Start of SUPPLIED INFORMATION

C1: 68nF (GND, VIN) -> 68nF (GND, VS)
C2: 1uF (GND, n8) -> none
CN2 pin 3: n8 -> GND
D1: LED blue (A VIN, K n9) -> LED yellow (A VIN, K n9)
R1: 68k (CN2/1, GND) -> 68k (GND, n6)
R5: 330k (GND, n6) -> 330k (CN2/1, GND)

End of SUPPLIED INFORMATION
Start of SUPPLIED INFORMATION

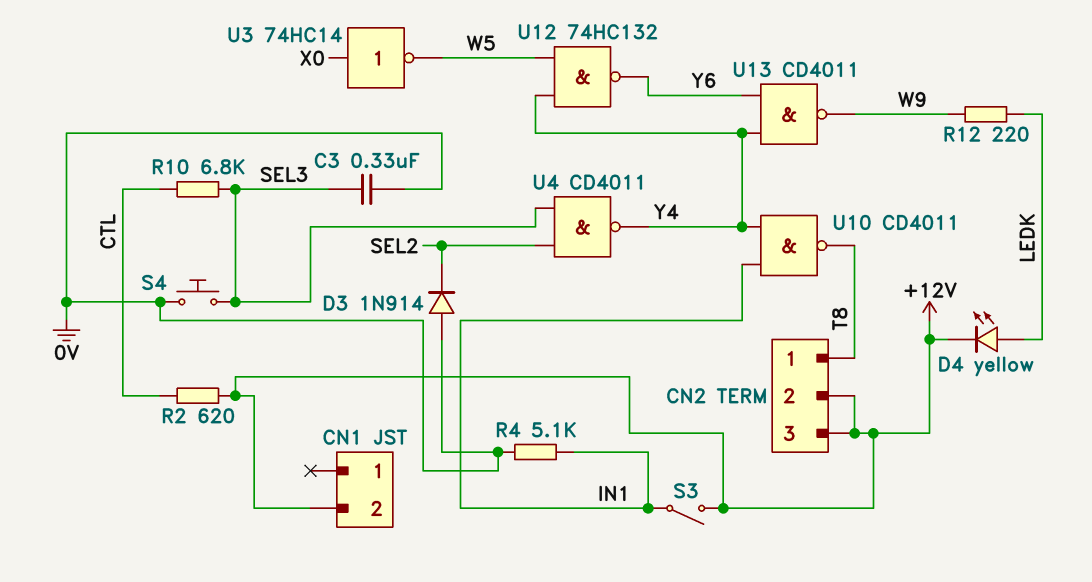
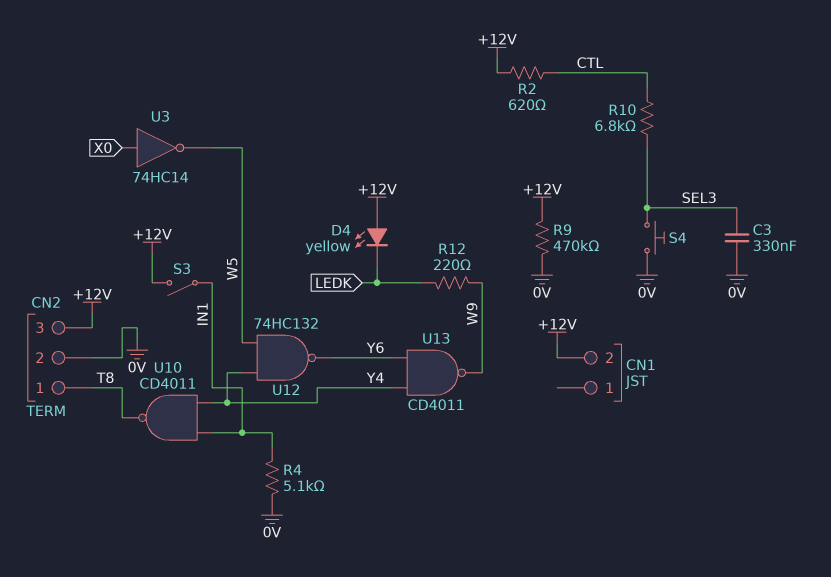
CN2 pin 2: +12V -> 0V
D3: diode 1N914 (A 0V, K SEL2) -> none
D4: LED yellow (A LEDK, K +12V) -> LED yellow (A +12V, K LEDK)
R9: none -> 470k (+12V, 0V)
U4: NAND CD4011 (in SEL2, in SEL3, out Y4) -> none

End of SUPPLIED INFORMATION

> **PROBLEM STATEMENT**:
Output the lines of the records above exactly as they appear, from the line containing "D3: diode 1N914 (A 0V, K SEL2) -> none" through the line containing "U4: NAND CD4011".

> **WRITTEN ANSWER**:
D3: diode 1N914 (A 0V, K SEL2) -> none
D4: LED yellow (A LEDK, K +12V) -> LED yellow (A +12V, K LEDK)
R9: none -> 470k (+12V, 0V)
U4: NAND CD4011 (in SEL2, in SEL3, out Y4) -> none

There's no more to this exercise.